Task prompt ▸
An exact repetition of the data is required; no picture should appear in it.

(Stored data)
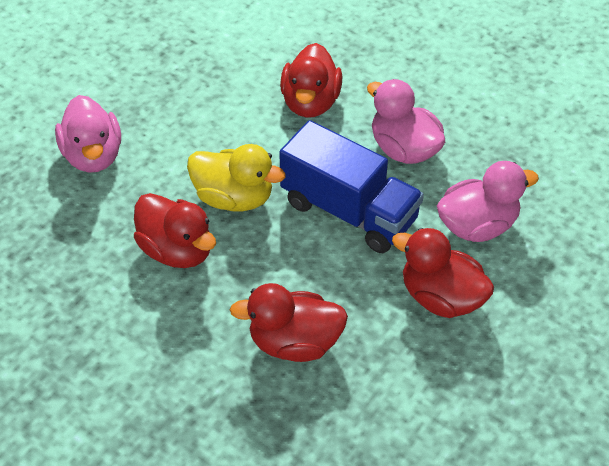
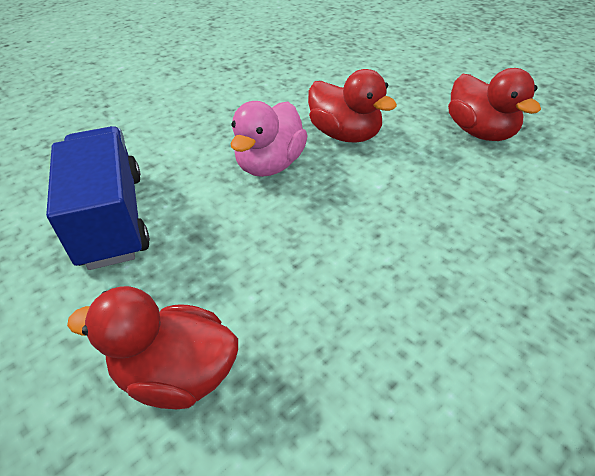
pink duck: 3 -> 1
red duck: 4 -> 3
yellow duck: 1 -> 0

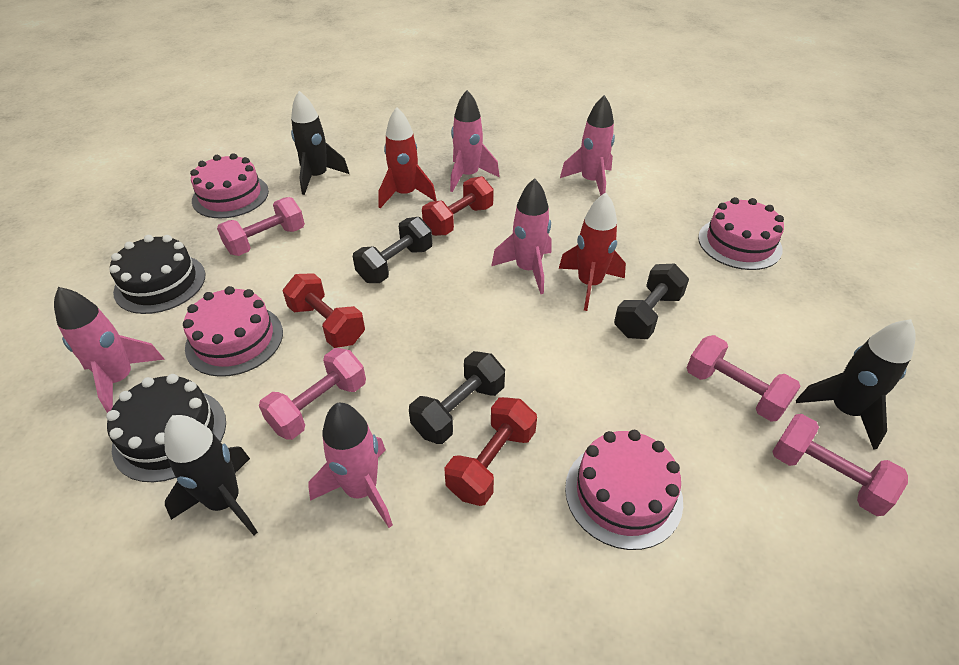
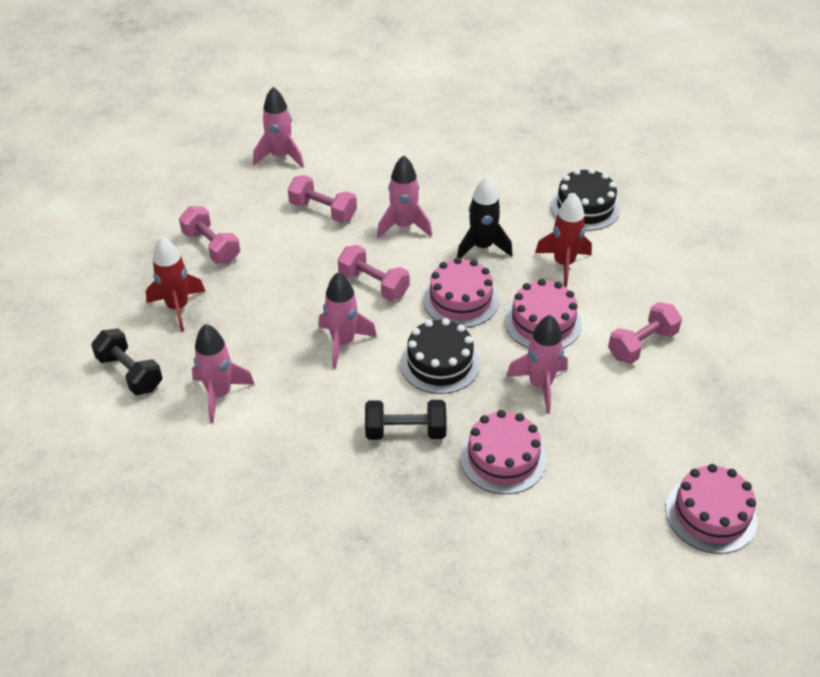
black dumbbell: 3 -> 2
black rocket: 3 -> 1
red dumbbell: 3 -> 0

Solution ▸
pink duck: 3 -> 1
red duck: 4 -> 3
yellow duck: 1 -> 0

black dumbbell: 3 -> 2
black rocket: 3 -> 1
red dumbbell: 3 -> 0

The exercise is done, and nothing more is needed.